#### The task
For the records that follow, restate each one word for word and leave the images behind.

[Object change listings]
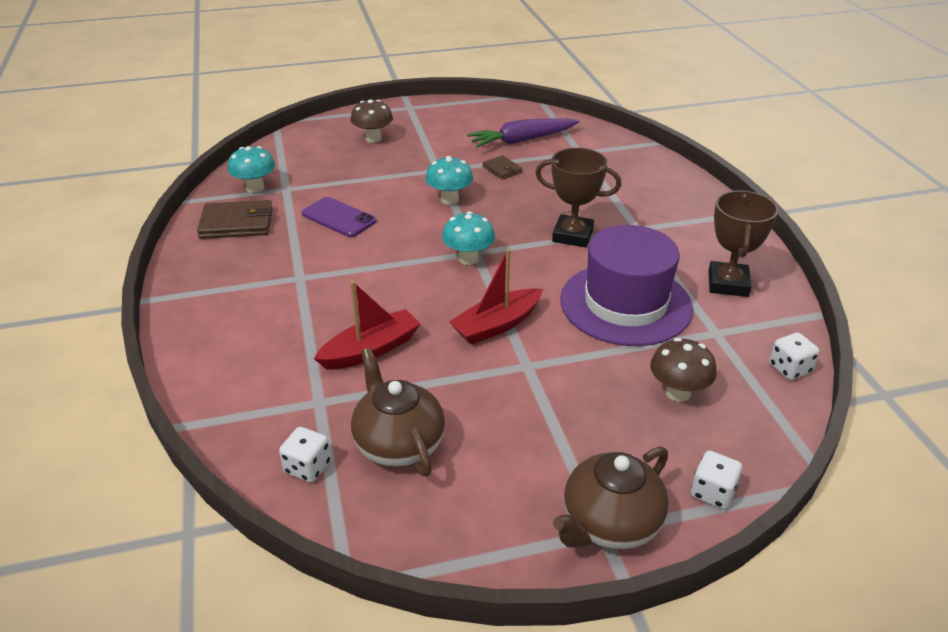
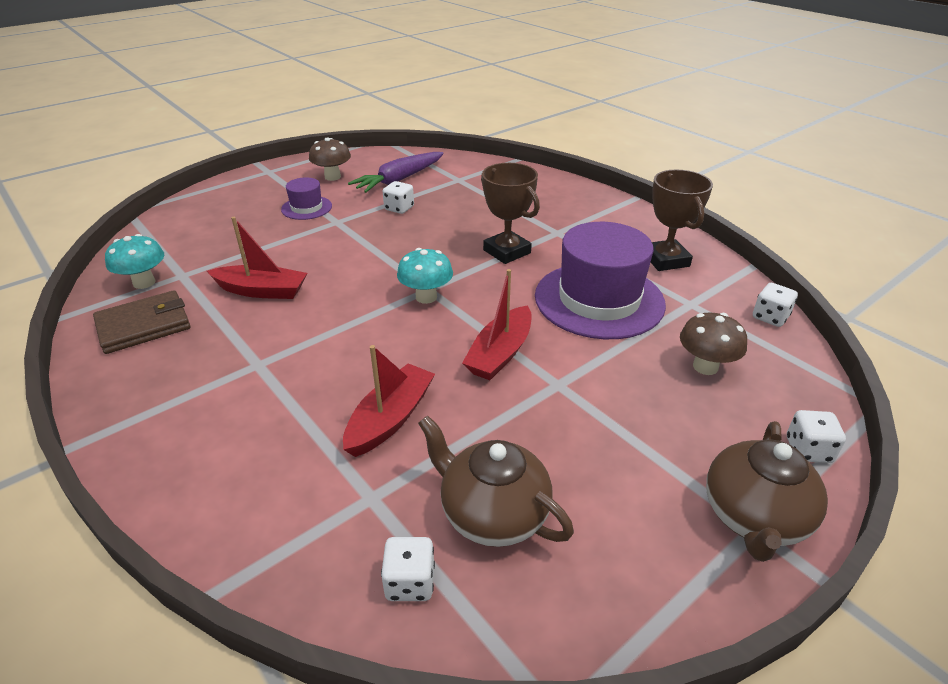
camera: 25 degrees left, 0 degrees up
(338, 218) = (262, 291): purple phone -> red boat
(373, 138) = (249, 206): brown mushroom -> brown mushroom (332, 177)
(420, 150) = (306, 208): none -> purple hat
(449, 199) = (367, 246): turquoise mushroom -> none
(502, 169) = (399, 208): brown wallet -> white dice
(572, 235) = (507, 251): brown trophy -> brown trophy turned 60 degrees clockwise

#### Answer for the task
camera: 25 degrees left, 0 degrees up
(338, 218) = (262, 291): purple phone -> red boat
(373, 138) = (249, 206): brown mushroom -> brown mushroom (332, 177)
(420, 150) = (306, 208): none -> purple hat
(449, 199) = (367, 246): turquoise mushroom -> none
(502, 169) = (399, 208): brown wallet -> white dice
(572, 235) = (507, 251): brown trophy -> brown trophy turned 60 degrees clockwise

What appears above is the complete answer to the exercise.